### WHAT YOU WILL DO
Put the lines of the records as a numbered list, from the line with "Could you tell me if velvet" up to and including the line with "Who is positioned", leaving out blank lines and pictures.

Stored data
=== Begin Enclosure ===
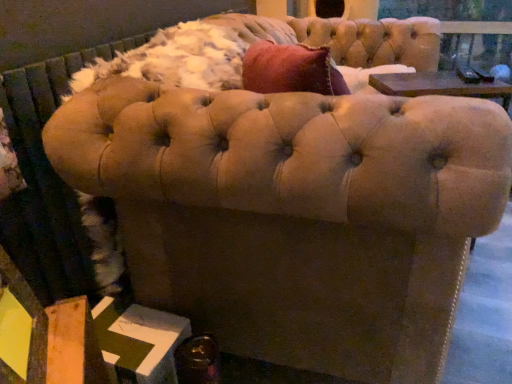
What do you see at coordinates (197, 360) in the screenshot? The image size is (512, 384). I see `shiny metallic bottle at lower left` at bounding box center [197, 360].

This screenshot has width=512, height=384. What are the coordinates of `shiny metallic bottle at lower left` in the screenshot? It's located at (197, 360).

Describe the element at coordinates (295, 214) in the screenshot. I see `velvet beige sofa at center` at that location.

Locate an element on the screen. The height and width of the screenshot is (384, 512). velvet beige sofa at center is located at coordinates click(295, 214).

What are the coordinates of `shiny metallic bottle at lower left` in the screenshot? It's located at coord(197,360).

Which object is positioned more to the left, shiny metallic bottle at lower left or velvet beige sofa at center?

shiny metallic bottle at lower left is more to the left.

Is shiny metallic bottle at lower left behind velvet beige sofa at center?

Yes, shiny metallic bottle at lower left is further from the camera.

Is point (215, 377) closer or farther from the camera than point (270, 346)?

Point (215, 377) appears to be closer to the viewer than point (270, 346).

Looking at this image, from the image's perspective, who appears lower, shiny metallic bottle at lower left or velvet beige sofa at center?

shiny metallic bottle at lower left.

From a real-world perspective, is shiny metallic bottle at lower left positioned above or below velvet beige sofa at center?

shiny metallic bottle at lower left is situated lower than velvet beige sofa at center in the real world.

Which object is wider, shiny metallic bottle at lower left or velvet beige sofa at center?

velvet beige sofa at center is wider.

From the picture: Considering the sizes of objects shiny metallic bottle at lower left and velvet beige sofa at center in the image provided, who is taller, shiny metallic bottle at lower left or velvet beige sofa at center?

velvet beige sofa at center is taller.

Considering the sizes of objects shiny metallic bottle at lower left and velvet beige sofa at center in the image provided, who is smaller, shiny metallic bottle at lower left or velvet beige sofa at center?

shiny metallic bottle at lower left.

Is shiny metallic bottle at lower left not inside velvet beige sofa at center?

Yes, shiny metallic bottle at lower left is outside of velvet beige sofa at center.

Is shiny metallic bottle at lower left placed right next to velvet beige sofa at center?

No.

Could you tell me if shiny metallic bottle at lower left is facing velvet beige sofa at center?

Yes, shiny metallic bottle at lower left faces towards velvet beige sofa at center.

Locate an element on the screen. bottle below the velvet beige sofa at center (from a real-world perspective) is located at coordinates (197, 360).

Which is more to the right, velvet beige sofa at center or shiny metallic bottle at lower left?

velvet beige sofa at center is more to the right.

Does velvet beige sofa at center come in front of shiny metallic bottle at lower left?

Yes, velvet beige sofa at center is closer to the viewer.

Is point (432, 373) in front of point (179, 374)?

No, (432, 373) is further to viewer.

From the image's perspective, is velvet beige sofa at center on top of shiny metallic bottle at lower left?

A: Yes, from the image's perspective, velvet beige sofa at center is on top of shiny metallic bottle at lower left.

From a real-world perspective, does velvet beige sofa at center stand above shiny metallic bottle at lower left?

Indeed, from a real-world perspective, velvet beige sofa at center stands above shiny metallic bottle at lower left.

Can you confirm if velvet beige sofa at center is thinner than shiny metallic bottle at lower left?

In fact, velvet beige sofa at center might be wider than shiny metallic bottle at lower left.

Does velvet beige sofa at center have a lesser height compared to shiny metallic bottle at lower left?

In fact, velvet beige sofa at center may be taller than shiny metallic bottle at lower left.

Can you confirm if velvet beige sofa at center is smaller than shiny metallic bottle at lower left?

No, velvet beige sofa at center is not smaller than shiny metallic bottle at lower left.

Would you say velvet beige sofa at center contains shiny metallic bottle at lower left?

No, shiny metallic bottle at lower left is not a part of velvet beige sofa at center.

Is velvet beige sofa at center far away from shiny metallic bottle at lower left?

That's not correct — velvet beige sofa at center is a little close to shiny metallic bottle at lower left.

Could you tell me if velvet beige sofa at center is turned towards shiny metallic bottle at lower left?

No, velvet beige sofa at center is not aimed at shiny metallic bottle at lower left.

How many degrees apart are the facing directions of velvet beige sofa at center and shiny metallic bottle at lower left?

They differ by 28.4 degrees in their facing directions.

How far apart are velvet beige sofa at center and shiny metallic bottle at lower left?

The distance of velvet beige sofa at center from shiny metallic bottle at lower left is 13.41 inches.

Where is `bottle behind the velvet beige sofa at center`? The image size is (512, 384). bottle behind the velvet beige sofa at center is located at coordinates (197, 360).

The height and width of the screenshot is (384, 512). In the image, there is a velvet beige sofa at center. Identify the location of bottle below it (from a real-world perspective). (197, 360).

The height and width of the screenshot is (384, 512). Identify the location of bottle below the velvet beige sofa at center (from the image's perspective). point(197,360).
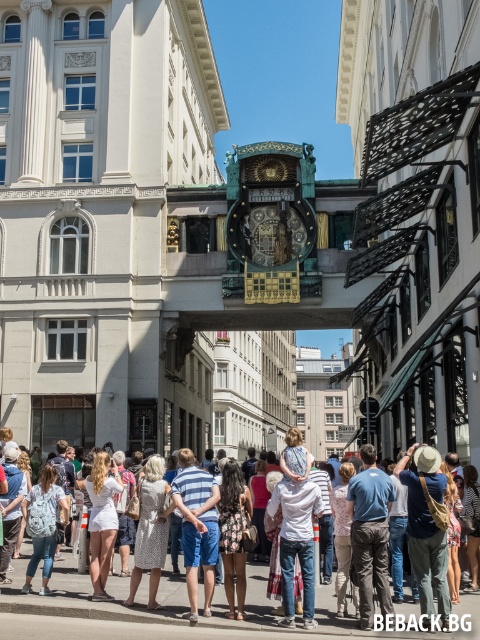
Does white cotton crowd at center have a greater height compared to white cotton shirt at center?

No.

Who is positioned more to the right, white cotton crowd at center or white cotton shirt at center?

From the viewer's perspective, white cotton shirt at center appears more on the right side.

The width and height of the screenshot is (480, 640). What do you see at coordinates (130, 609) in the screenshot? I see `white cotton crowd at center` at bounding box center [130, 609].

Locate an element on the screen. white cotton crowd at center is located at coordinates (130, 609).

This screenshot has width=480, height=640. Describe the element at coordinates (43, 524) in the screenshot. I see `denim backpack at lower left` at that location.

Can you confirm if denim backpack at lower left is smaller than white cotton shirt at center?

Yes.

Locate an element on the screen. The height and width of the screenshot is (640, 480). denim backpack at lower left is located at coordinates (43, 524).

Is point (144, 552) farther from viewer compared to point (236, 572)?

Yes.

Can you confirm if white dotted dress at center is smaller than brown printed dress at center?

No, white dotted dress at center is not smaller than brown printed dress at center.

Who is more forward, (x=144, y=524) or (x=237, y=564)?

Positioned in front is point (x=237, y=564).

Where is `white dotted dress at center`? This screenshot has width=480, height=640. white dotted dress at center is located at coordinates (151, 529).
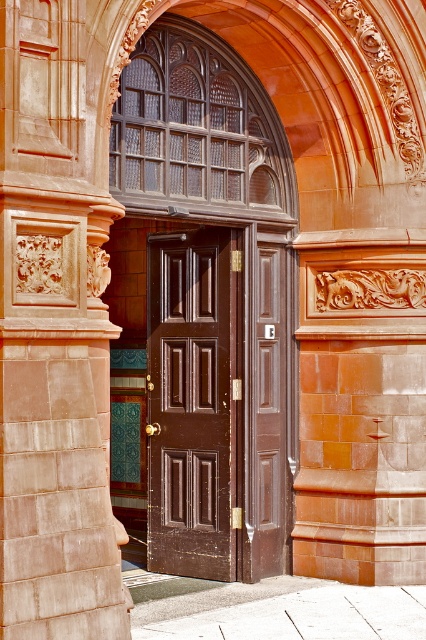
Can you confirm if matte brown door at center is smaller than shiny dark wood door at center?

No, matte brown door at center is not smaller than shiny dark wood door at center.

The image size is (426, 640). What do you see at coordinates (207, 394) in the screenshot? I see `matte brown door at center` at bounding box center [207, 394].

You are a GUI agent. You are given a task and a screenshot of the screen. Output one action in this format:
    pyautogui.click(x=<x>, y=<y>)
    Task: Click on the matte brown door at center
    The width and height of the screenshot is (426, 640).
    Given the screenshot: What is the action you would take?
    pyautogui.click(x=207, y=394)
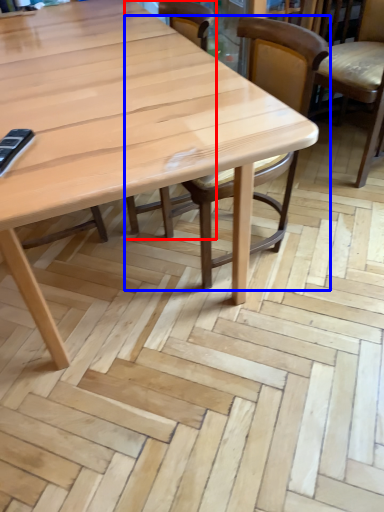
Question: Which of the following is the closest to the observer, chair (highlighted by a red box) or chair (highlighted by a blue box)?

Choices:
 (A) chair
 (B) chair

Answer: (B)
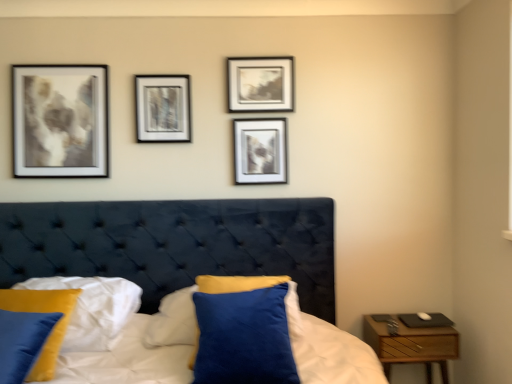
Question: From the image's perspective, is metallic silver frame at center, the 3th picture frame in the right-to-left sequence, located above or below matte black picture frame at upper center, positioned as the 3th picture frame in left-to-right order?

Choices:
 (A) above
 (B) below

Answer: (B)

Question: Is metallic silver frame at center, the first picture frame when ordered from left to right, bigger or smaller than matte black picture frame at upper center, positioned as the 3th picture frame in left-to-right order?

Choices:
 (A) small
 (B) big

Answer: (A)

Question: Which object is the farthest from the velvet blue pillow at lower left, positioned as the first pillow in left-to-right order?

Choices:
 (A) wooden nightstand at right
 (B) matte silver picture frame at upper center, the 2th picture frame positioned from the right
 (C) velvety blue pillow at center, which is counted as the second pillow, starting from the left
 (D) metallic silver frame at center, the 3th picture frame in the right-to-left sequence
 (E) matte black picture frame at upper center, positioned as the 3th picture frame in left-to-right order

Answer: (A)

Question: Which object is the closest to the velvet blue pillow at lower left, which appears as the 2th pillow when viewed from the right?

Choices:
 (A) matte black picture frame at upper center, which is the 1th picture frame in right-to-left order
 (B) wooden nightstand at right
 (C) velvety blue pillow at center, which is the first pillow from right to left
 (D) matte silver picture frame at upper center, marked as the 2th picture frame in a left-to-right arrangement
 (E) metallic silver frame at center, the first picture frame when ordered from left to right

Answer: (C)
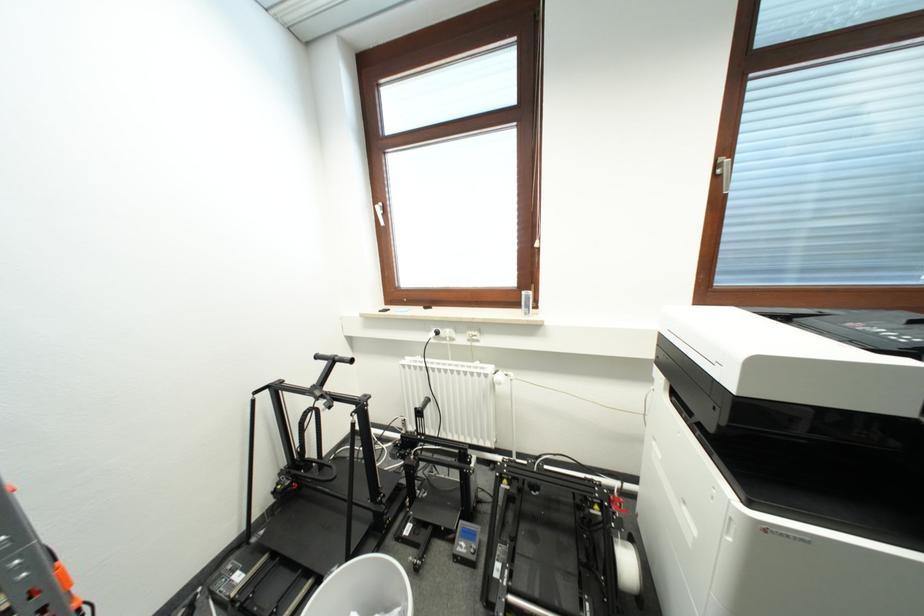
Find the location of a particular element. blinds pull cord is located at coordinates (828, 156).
=== End Enclosure ===
### RESPONSE TO THIS EXERCISE
1. Could you tell me if velvet beige sofa at center is turned towards shiny metallic bottle at lower left?
2. No, velvet beige sofa at center is not aimed at shiny metallic bottle at lower left.
3. How many degrees apart are the facing directions of velvet beige sofa at center and shiny metallic bottle at lower left?
4. They differ by 28.4 degrees in their facing directions.
5. How far apart are velvet beige sofa at center and shiny metallic bottle at lower left?
6. The distance of velvet beige sofa at center from shiny metallic bottle at lower left is 13.41 inches.
7. Where is `bottle behind the velvet beige sofa at center`? The image size is (512, 384). bottle behind the velvet beige sofa at center is located at coordinates (197, 360).
8. The height and width of the screenshot is (384, 512). In the image, there is a velvet beige sofa at center. Identify the location of bottle below it (from a real-world perspective). (197, 360).
9. The height and width of the screenshot is (384, 512). Identify the location of bottle below the velvet beige sofa at center (from the image's perspective). point(197,360).
10. Does white cotton crowd at center have a greater height compared to white cotton shirt at center?
11. No.
12. Who is positioned more to the right, white cotton crowd at center or white cotton shirt at center?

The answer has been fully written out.